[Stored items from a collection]

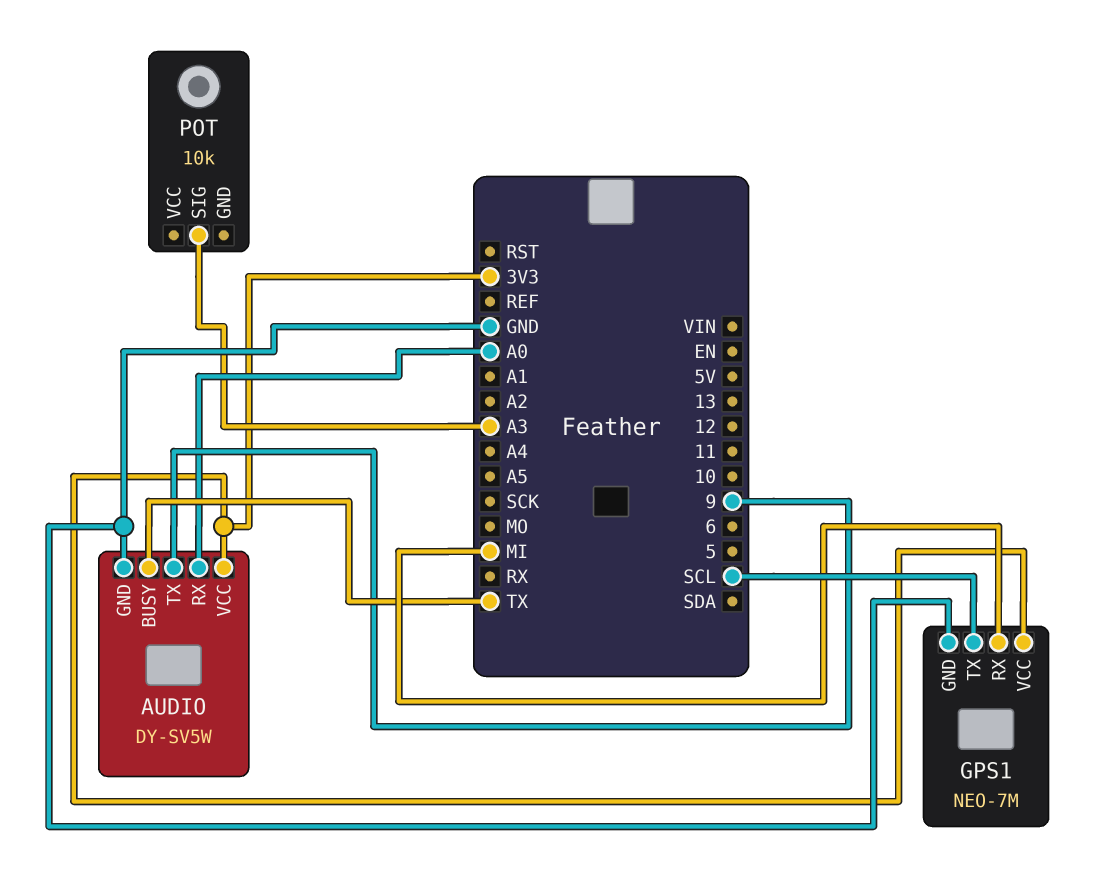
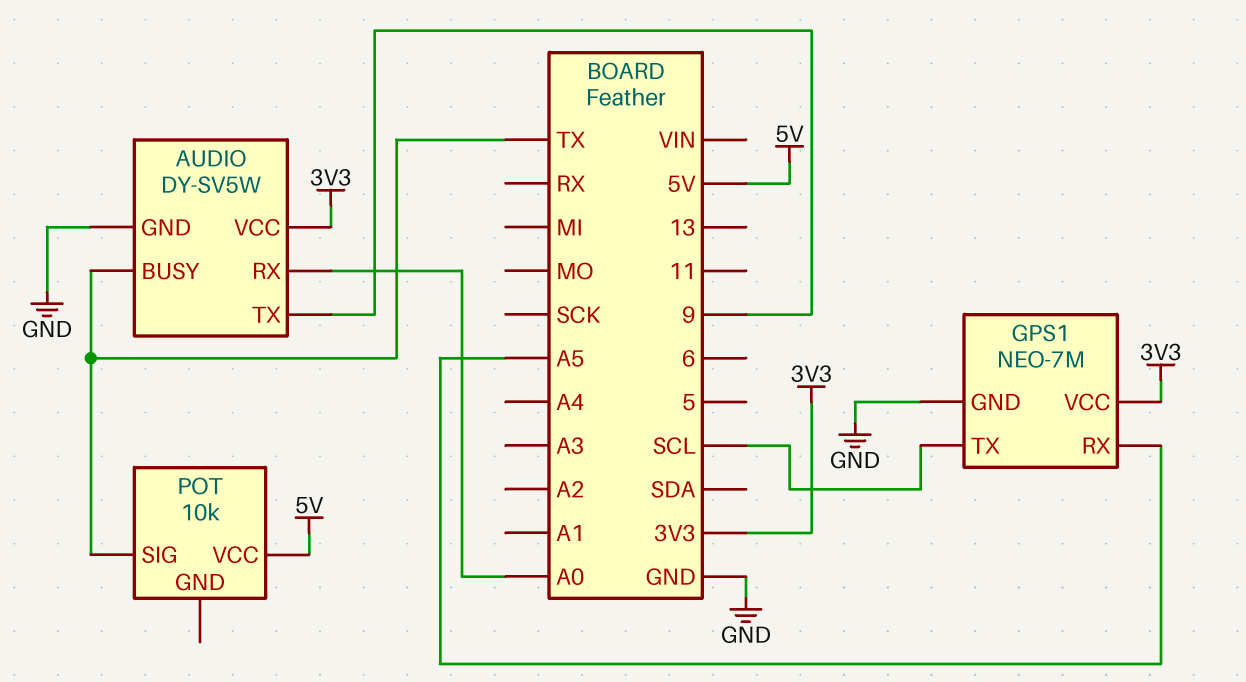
GPS1 pin RX: MI -> A5
POT pin SIG: A3 -> TX
POT pin VCC: none -> 5V

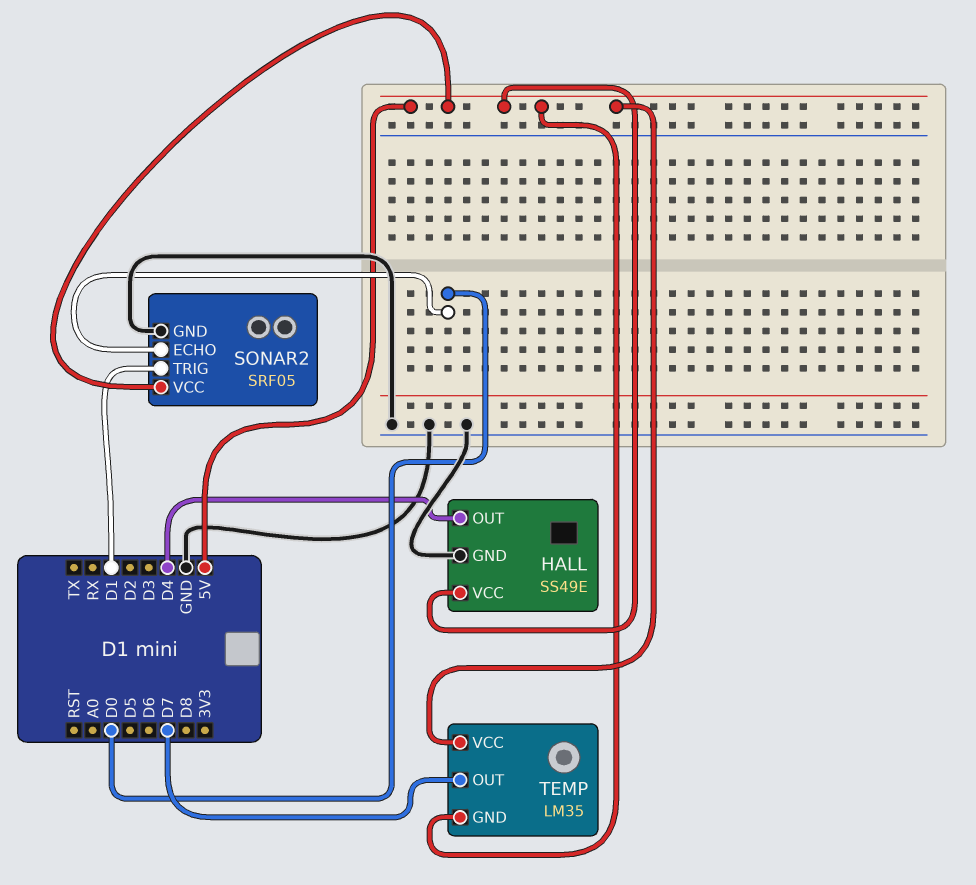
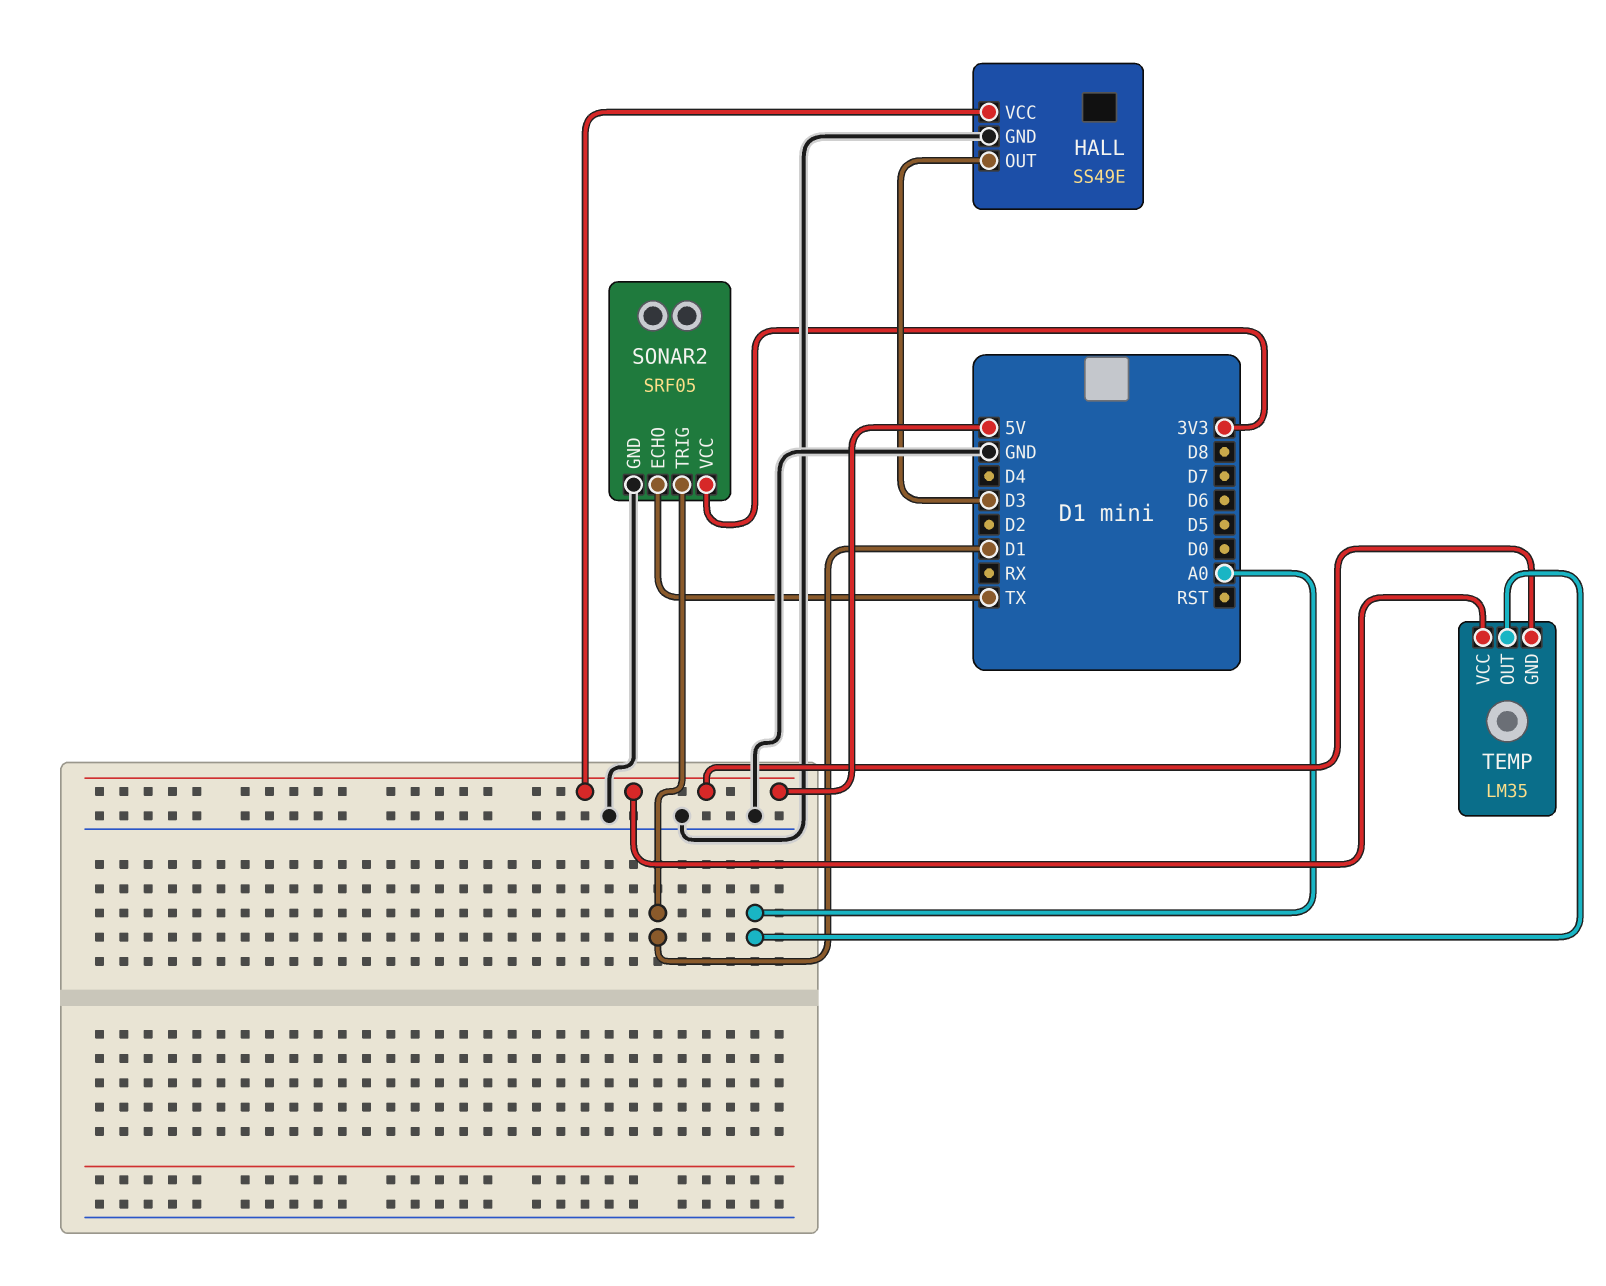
HALL pin OUT: D4 -> D3
SONAR2 pin ECHO: D0 -> TX
SONAR2 pin VCC: 5V -> 3V3
TEMP pin OUT: D7 -> A0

## [What you have to do]
Write out the line that contains "POT pin SIG: A3 -> TX" and every line after it to the end of the data, exactly as they stand. Omit the pictures.

## [Exercise solution]
POT pin SIG: A3 -> TX
POT pin VCC: none -> 5V

HALL pin OUT: D4 -> D3
SONAR2 pin ECHO: D0 -> TX
SONAR2 pin VCC: 5V -> 3V3
TEMP pin OUT: D7 -> A0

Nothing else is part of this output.